** PROBLEM REQUIREMENTS **
Using the data below, copy out all lines with the word "right".
── GIVEN DATA ──
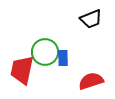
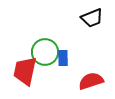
black trapezoid: moved 1 px right, 1 px up
red trapezoid: moved 3 px right, 1 px down
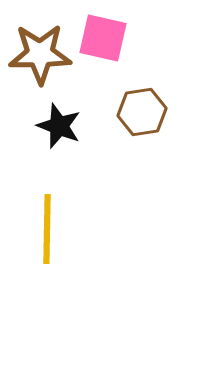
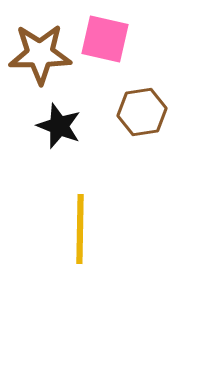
pink square: moved 2 px right, 1 px down
yellow line: moved 33 px right
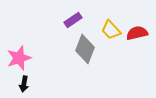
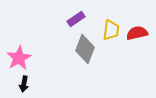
purple rectangle: moved 3 px right, 1 px up
yellow trapezoid: rotated 130 degrees counterclockwise
pink star: rotated 10 degrees counterclockwise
───
** RESULT OF THIS EXERCISE **
black trapezoid: moved 1 px right, 1 px up
red trapezoid: moved 3 px right, 1 px down
pink square: moved 2 px right, 1 px down
yellow line: moved 33 px right
purple rectangle: moved 3 px right, 1 px up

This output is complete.